Task data
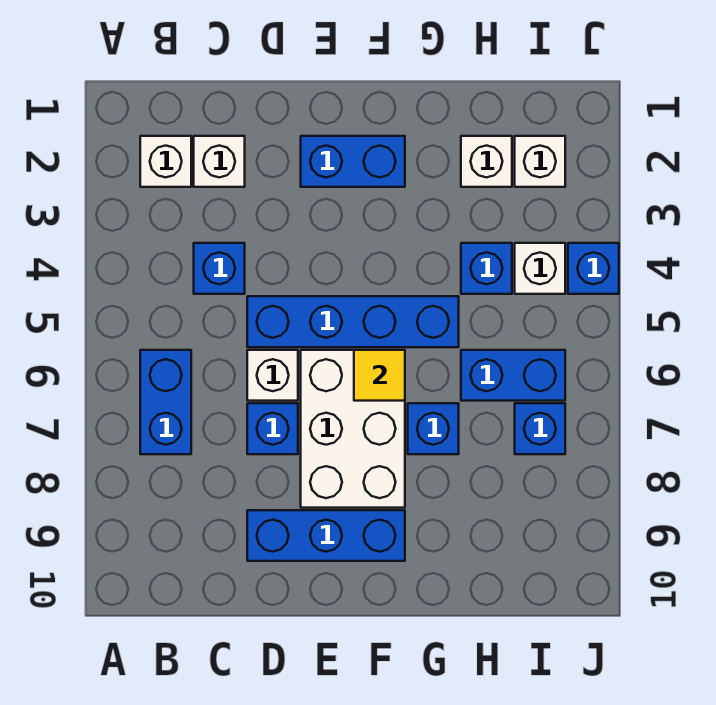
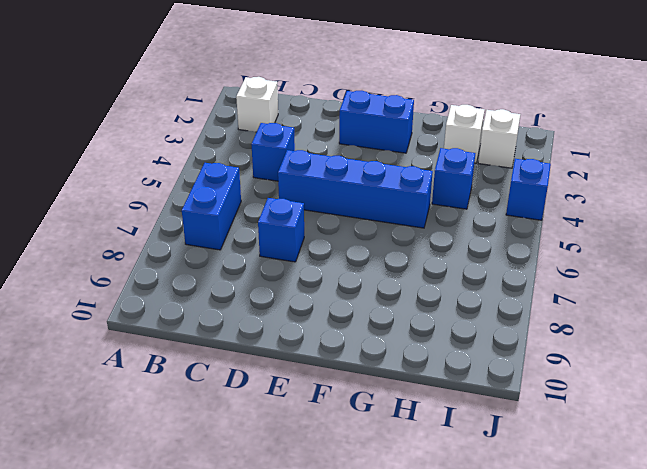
none -> white brick C2 level 1
none -> white brick D6 level 1
none -> blue brick D9:F9 level 1

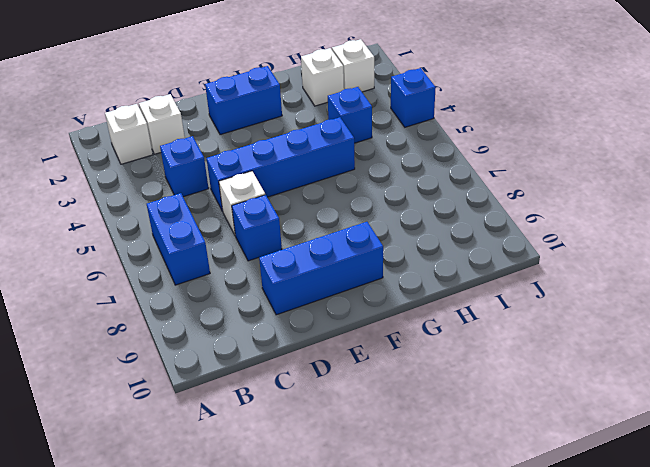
none -> white brick E6:F8 level 1
none -> blue brick G7 level 1
none -> blue brick H6:I6 level 1

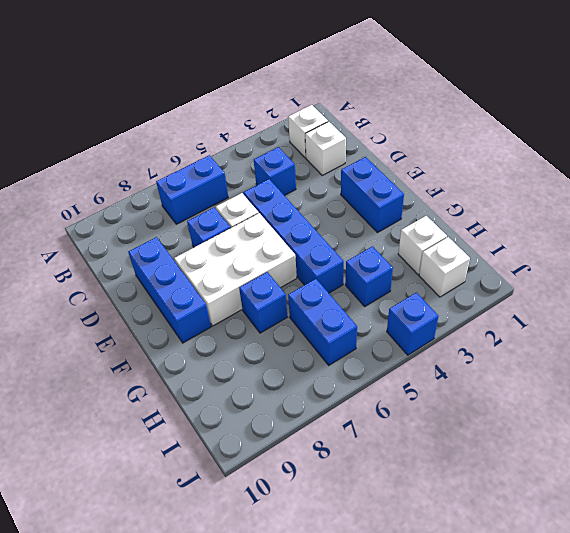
none -> white brick I4 level 1
none -> blue brick I7 level 1
none -> yellow tile F6 level 2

What you will do
Give every line above again exactly, omitting whatever pictures appear.

Response to this exercise
none -> white brick C2 level 1
none -> white brick D6 level 1
none -> blue brick D9:F9 level 1

none -> white brick E6:F8 level 1
none -> blue brick G7 level 1
none -> blue brick H6:I6 level 1

none -> white brick I4 level 1
none -> blue brick I7 level 1
none -> yellow tile F6 level 2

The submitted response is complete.